_Information shown:_
____________________
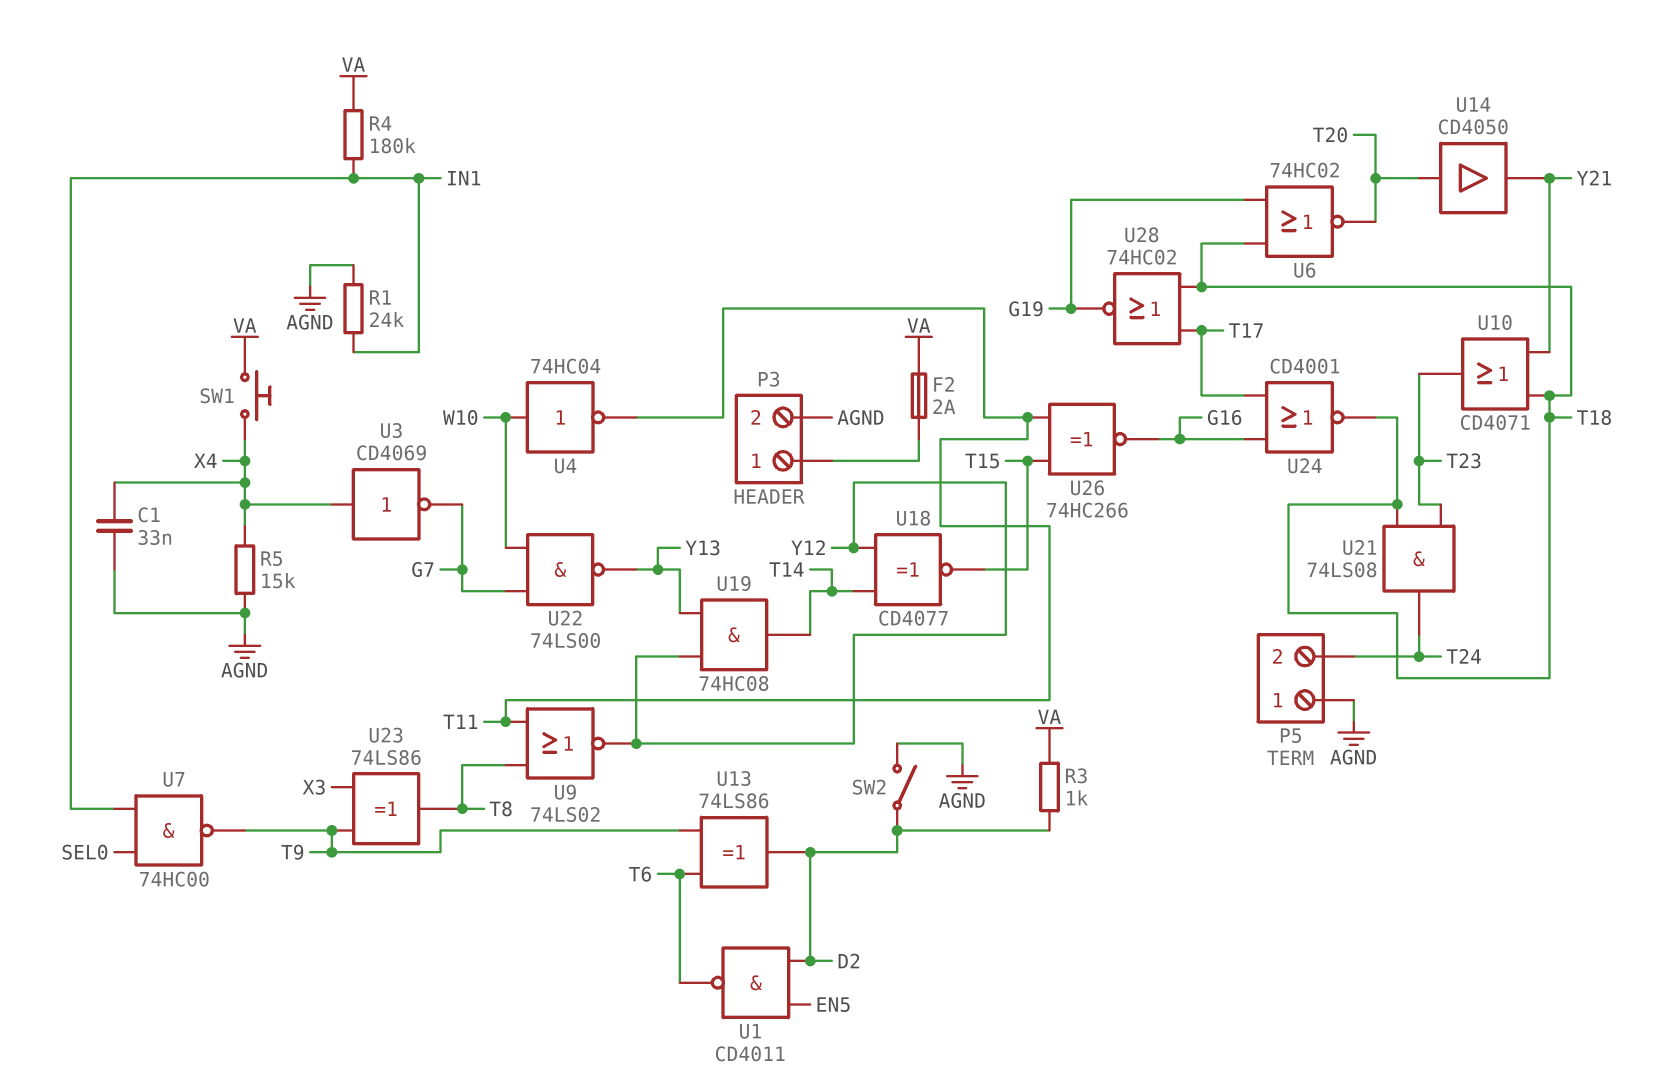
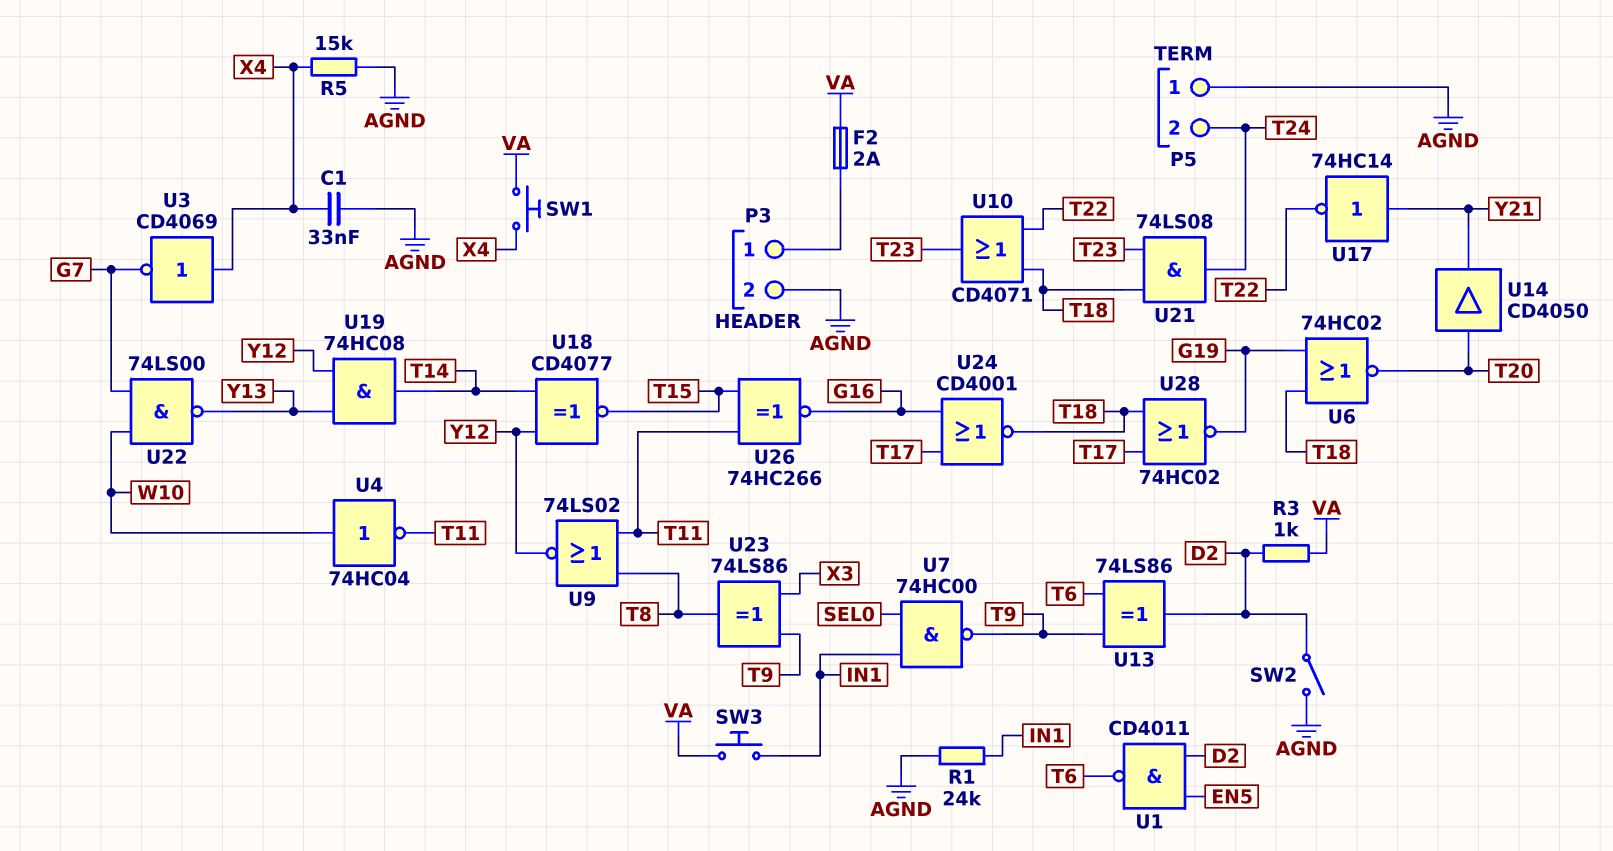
R4: 180k (IN1, VA) -> none
SW3: none -> button (IN1, VA)
U10: OR CD4071 (in T18, in Y21, out T23) -> OR CD4071 (in T18, in T22, out T23)
U17: none -> NOT 74HC14 (in Y21, out T22)

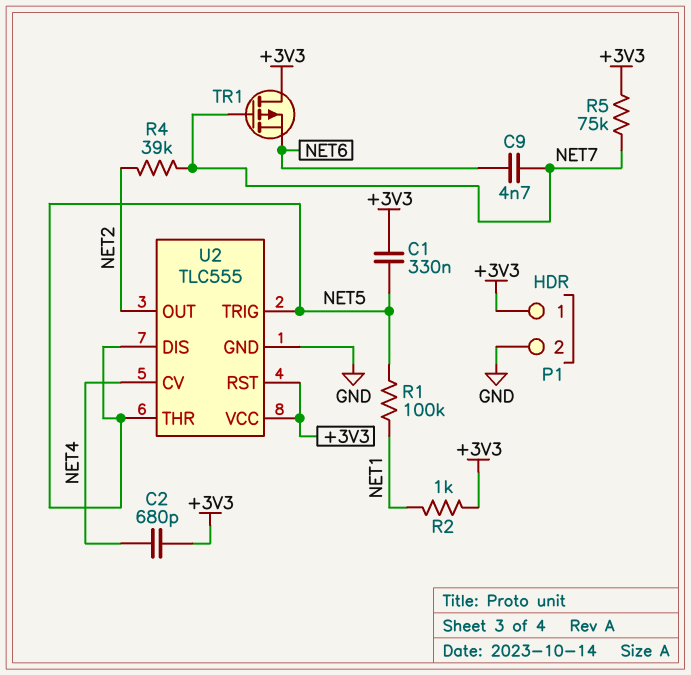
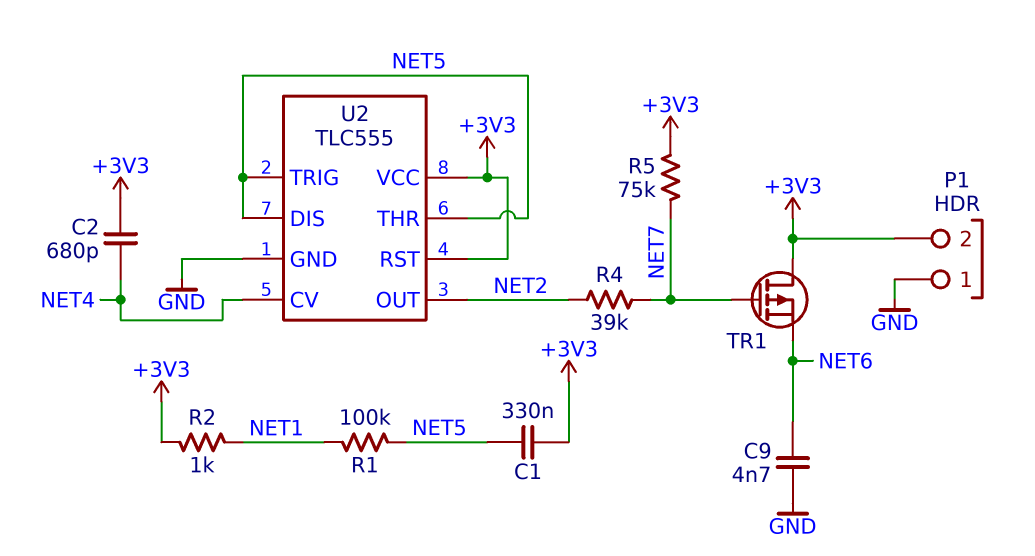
C9: 4.7nF (NET6, NET7) -> 4.7nF (GND, NET6)
P1 pin 1: +3V3 -> GND
P1 pin 2: GND -> +3V3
____________________
Transcribe all of the data above verbatim but omit every picture.

R4: 180k (IN1, VA) -> none
SW3: none -> button (IN1, VA)
U10: OR CD4071 (in T18, in Y21, out T23) -> OR CD4071 (in T18, in T22, out T23)
U17: none -> NOT 74HC14 (in Y21, out T22)

C9: 4.7nF (NET6, NET7) -> 4.7nF (GND, NET6)
P1 pin 1: +3V3 -> GND
P1 pin 2: GND -> +3V3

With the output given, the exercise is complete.